» **RAW DATA**
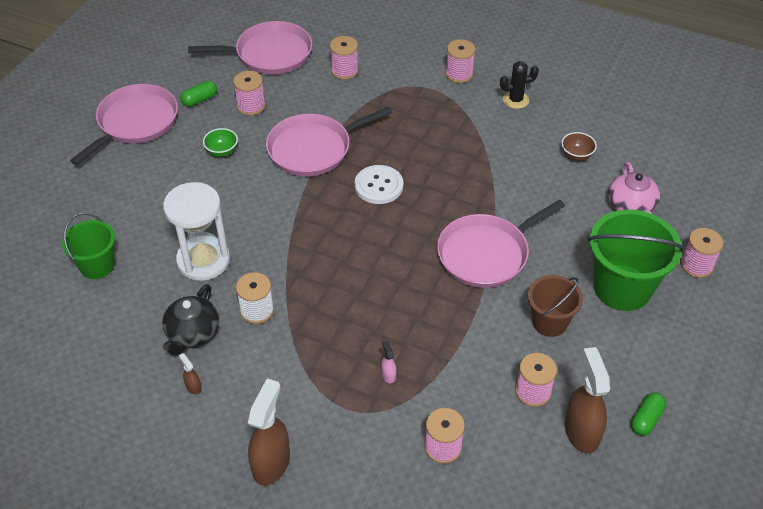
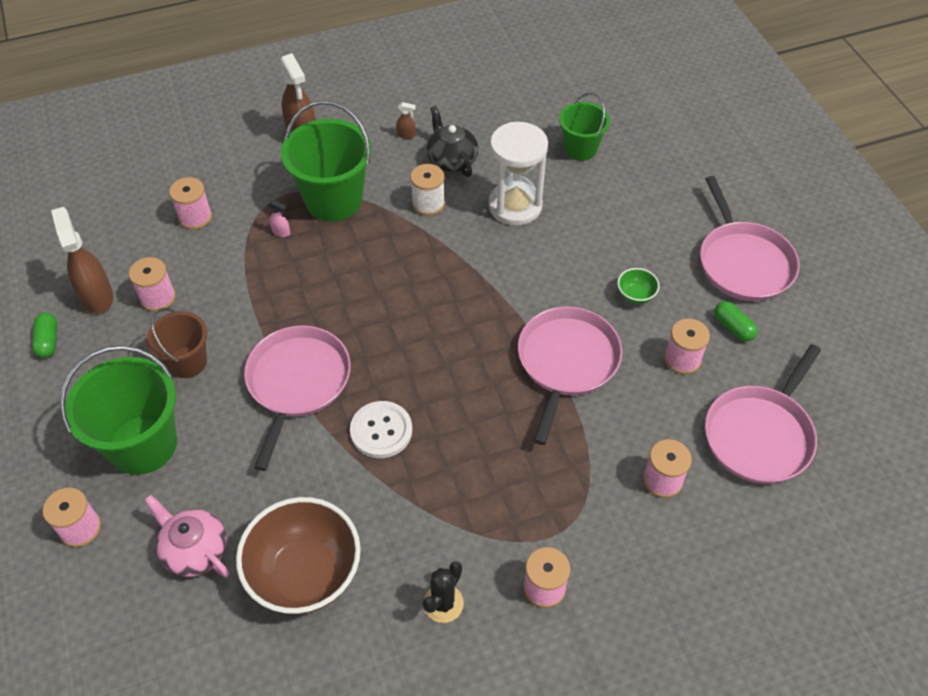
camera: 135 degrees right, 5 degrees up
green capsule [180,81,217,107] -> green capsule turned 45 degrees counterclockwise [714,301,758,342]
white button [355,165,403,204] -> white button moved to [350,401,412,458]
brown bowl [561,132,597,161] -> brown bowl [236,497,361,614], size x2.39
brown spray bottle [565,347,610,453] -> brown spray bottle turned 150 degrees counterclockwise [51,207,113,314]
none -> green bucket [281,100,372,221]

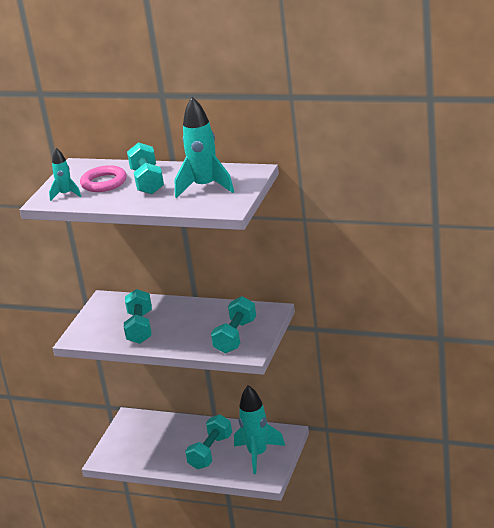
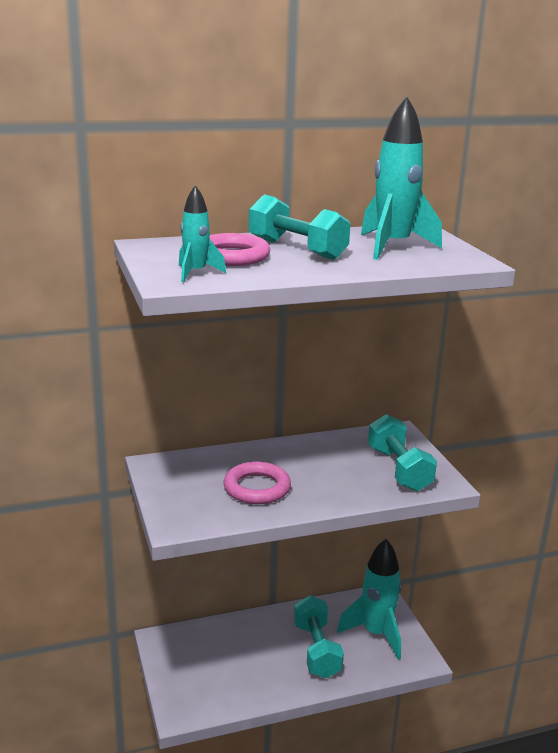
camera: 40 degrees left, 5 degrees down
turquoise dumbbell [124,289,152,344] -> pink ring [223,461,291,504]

» **DESCRIPTION OF THE TASK**
What is the number of lines in the listing that hold "turned"? Give that number and nothing more.

» **SOLUTION**
2